**GIVEN DATA**:
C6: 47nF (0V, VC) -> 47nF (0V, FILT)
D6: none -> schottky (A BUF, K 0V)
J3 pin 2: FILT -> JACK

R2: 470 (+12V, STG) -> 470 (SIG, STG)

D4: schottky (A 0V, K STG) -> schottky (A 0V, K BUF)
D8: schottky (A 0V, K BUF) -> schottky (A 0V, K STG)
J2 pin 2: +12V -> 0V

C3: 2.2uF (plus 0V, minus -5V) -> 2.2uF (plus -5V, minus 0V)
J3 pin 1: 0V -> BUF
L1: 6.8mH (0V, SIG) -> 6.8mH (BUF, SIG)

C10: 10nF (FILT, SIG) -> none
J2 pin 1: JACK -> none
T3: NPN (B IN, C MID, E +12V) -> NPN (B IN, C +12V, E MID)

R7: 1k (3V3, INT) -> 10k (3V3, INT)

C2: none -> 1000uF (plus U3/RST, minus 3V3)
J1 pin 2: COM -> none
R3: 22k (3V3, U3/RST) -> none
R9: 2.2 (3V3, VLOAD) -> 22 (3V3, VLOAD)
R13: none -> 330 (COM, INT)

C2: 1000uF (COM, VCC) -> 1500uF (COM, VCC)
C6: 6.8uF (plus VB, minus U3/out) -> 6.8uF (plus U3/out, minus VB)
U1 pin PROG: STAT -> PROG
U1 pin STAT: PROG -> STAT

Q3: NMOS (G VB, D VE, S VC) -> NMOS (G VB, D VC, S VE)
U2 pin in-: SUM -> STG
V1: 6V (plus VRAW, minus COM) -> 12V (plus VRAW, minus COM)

**REQUIRED WORK**: For the lines from the one containing "U1 pin PROG: STAT -> PROG" through the end of the listing above, output each exactly and leave out the rest.

**SOLUTION**:
U1 pin PROG: STAT -> PROG
U1 pin STAT: PROG -> STAT

Q3: NMOS (G VB, D VE, S VC) -> NMOS (G VB, D VC, S VE)
U2 pin in-: SUM -> STG
V1: 6V (plus VRAW, minus COM) -> 12V (plus VRAW, minus COM)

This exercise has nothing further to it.